Collected data:
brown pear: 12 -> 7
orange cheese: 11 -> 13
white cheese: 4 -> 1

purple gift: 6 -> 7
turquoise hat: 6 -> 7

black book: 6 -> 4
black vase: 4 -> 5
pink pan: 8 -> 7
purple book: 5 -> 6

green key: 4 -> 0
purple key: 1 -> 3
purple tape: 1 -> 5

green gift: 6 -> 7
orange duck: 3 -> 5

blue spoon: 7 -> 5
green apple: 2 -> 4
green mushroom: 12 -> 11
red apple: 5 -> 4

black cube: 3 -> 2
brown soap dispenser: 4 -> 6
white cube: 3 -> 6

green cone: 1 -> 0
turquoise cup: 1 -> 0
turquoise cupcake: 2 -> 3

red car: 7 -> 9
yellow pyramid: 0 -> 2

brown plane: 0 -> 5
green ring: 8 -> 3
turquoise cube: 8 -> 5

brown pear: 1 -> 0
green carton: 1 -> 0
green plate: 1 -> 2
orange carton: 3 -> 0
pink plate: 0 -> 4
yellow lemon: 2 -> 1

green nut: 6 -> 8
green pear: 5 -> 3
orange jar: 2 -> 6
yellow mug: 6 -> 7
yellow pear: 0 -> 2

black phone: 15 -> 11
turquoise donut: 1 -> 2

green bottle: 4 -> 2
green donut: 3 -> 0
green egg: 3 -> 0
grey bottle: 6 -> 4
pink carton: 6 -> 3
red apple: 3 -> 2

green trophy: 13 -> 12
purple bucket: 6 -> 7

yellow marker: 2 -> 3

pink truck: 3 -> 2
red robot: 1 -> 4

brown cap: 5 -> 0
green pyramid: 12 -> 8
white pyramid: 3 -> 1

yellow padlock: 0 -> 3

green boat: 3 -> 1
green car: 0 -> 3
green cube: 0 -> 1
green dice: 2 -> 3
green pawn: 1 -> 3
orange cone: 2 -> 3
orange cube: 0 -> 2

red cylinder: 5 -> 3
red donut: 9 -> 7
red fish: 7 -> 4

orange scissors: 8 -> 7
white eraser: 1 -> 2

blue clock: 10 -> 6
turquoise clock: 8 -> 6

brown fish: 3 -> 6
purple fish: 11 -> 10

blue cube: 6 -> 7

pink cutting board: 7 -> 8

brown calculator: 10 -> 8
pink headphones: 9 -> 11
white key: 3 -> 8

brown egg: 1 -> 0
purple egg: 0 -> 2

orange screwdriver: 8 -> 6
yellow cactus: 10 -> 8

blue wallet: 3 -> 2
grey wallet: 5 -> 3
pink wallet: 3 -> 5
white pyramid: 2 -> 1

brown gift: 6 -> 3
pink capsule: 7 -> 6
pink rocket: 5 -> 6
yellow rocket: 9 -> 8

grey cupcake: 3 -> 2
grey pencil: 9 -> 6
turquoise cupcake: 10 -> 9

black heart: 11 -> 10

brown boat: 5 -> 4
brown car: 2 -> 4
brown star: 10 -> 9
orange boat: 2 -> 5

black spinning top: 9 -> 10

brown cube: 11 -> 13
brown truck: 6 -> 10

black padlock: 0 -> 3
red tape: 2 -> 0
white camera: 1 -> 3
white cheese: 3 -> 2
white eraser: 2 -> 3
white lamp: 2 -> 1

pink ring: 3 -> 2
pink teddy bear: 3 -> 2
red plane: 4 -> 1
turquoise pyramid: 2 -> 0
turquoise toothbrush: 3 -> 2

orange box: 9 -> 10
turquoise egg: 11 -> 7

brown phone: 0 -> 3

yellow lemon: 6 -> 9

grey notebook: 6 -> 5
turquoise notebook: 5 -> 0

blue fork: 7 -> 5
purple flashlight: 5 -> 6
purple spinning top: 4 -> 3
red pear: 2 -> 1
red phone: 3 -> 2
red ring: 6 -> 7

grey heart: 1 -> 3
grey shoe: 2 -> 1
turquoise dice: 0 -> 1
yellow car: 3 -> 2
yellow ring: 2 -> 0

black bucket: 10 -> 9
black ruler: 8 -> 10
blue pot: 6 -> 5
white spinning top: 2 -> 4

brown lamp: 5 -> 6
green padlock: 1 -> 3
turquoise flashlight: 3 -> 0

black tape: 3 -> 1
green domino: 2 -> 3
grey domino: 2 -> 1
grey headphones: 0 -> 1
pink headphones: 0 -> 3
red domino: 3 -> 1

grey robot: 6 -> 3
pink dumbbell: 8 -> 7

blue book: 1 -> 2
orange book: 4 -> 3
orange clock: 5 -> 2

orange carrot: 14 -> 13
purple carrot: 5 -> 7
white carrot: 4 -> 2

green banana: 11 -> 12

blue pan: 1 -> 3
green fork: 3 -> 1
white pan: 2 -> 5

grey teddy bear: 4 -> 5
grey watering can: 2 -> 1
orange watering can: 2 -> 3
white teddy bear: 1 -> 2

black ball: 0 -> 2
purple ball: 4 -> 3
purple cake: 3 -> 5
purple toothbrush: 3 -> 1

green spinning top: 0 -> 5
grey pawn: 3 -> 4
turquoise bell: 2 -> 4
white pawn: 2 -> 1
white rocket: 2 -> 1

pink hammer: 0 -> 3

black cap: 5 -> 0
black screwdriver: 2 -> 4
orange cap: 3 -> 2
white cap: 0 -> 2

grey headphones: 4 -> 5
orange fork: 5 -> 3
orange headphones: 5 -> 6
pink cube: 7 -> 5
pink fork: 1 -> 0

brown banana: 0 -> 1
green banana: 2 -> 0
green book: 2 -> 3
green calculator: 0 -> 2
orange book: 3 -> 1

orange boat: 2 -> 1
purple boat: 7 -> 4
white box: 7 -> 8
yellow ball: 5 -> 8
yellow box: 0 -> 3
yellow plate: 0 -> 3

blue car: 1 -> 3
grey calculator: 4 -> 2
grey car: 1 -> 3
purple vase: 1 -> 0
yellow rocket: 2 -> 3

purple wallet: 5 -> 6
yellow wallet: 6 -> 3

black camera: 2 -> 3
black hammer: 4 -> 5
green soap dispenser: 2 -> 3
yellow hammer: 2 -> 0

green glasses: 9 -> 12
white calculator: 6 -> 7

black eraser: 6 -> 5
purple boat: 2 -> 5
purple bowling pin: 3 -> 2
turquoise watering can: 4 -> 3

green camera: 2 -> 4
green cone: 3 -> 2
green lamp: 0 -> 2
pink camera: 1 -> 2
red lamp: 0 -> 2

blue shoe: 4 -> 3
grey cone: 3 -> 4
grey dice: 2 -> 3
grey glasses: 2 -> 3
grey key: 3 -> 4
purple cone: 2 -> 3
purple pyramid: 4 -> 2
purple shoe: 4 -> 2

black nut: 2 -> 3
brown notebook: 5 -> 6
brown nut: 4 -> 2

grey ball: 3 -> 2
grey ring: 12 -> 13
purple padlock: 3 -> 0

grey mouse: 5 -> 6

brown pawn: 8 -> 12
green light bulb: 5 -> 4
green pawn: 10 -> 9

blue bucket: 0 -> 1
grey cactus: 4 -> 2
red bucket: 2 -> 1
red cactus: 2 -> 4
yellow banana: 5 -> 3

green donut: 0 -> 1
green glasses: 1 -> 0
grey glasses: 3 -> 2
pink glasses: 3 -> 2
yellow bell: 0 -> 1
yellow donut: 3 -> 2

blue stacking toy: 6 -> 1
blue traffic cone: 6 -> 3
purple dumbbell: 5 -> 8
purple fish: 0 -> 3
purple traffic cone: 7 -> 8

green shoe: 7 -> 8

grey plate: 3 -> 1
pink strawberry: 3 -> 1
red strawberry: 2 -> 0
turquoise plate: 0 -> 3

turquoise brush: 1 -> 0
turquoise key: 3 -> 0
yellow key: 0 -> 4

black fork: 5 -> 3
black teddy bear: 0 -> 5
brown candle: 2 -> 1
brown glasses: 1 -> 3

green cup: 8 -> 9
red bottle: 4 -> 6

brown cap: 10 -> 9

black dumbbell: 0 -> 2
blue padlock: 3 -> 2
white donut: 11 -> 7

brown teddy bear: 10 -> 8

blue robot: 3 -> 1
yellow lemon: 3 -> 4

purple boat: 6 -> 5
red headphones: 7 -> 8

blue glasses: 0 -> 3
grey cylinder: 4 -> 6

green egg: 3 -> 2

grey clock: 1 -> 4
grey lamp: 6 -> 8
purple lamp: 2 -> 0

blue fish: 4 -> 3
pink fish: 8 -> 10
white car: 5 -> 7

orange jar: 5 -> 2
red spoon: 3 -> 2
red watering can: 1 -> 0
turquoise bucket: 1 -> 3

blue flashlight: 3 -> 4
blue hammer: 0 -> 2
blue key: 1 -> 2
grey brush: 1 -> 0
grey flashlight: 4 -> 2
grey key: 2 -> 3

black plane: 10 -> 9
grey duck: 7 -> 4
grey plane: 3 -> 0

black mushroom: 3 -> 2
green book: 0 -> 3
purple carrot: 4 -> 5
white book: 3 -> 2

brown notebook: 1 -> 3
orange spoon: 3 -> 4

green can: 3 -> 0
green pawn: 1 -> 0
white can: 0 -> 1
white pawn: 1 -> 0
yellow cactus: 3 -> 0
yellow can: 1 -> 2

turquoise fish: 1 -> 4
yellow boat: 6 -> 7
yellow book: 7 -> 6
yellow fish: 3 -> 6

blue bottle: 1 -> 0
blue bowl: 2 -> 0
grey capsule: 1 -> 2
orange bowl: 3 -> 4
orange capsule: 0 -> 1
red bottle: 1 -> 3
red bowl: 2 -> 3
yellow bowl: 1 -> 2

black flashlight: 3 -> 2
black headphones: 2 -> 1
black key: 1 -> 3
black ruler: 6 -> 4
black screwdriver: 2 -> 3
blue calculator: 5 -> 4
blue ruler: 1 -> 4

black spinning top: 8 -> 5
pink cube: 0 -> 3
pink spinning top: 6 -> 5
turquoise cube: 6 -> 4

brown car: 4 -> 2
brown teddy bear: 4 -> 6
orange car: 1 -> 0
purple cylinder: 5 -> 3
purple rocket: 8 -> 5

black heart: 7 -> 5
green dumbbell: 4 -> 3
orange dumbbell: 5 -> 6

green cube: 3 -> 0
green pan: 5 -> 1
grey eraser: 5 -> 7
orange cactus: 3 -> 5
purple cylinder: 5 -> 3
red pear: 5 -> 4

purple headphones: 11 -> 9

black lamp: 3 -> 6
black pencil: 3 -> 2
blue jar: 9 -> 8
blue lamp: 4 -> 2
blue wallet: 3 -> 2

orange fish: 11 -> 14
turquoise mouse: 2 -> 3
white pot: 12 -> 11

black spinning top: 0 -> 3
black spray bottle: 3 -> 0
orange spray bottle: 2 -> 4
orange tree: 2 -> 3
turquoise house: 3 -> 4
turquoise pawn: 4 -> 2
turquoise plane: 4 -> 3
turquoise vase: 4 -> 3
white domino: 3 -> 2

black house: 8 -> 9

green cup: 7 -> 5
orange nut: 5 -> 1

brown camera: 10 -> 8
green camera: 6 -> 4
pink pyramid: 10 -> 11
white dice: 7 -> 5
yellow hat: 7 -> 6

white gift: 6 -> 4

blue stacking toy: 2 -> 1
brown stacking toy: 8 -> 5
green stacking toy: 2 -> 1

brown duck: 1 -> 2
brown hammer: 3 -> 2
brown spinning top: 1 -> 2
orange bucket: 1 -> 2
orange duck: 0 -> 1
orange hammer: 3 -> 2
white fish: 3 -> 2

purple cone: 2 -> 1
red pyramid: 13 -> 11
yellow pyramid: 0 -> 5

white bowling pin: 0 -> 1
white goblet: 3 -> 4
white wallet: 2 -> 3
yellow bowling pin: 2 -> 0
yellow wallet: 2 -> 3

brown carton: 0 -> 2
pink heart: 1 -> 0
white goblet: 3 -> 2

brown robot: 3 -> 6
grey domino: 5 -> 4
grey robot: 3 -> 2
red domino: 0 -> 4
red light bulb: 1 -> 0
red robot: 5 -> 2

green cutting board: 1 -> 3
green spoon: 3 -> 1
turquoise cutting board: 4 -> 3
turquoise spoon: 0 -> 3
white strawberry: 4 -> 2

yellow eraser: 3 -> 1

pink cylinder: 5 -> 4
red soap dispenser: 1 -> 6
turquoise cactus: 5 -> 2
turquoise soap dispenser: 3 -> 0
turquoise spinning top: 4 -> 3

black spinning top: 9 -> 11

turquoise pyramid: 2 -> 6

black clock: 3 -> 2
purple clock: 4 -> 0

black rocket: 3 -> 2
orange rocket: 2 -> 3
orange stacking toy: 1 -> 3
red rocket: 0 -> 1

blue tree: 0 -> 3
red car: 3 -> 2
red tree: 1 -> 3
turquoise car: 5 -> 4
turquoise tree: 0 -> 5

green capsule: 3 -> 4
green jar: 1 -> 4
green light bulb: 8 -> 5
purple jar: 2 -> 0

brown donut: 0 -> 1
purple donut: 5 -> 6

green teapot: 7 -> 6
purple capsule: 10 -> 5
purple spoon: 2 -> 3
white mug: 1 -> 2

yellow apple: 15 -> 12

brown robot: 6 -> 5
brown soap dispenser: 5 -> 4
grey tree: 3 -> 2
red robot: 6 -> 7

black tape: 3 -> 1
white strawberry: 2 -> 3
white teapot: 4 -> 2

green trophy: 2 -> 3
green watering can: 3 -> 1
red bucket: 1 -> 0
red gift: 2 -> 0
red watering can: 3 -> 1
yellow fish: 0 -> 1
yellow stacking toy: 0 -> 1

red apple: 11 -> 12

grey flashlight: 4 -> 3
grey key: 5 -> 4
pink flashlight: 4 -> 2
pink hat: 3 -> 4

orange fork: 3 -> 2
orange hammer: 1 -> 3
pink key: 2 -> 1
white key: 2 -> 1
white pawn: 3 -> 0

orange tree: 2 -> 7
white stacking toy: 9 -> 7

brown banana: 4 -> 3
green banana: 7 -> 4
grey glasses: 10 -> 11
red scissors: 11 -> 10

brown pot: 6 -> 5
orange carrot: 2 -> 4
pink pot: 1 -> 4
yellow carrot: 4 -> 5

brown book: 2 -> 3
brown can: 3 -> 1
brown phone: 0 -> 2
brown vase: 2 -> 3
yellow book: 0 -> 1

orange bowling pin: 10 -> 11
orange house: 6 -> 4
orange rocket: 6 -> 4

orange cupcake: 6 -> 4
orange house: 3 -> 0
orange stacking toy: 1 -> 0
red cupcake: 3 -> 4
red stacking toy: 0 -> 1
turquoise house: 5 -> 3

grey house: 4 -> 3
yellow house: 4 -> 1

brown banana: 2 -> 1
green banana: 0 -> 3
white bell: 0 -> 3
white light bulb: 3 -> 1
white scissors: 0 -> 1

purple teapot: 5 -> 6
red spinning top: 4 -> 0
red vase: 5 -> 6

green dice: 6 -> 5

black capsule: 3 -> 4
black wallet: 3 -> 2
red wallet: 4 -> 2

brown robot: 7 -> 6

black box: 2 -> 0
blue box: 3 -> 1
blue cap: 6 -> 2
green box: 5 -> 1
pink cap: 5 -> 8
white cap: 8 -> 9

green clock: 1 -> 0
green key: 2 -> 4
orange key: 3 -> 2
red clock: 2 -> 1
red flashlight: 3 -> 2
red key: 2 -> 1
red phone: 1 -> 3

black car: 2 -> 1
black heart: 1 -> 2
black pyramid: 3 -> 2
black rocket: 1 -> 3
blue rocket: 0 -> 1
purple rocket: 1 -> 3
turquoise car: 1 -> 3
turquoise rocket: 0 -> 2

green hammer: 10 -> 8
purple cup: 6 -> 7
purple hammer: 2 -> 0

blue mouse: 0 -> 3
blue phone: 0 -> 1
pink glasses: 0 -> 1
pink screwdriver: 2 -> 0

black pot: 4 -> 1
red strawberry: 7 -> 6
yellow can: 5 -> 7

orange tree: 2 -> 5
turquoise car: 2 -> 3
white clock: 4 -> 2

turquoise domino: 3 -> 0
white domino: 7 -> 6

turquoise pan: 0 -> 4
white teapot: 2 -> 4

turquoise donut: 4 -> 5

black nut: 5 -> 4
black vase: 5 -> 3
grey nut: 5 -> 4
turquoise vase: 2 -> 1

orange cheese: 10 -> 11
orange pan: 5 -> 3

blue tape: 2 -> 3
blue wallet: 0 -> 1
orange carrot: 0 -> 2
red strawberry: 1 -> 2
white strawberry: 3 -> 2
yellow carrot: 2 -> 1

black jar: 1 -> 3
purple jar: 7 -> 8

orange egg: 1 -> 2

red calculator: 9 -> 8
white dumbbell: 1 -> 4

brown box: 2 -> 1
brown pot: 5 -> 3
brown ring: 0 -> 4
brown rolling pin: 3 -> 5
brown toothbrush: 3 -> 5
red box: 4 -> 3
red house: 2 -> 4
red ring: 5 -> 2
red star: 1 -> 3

The problem:
Above are the lines; repeat exactly the ones from the line containing "orange key: 3 -> 2" down to the line containing "black pot: 4 -> 1", both inclusive.

Written response:
orange key: 3 -> 2
red clock: 2 -> 1
red flashlight: 3 -> 2
red key: 2 -> 1
red phone: 1 -> 3

black car: 2 -> 1
black heart: 1 -> 2
black pyramid: 3 -> 2
black rocket: 1 -> 3
blue rocket: 0 -> 1
purple rocket: 1 -> 3
turquoise car: 1 -> 3
turquoise rocket: 0 -> 2

green hammer: 10 -> 8
purple cup: 6 -> 7
purple hammer: 2 -> 0

blue mouse: 0 -> 3
blue phone: 0 -> 1
pink glasses: 0 -> 1
pink screwdriver: 2 -> 0

black pot: 4 -> 1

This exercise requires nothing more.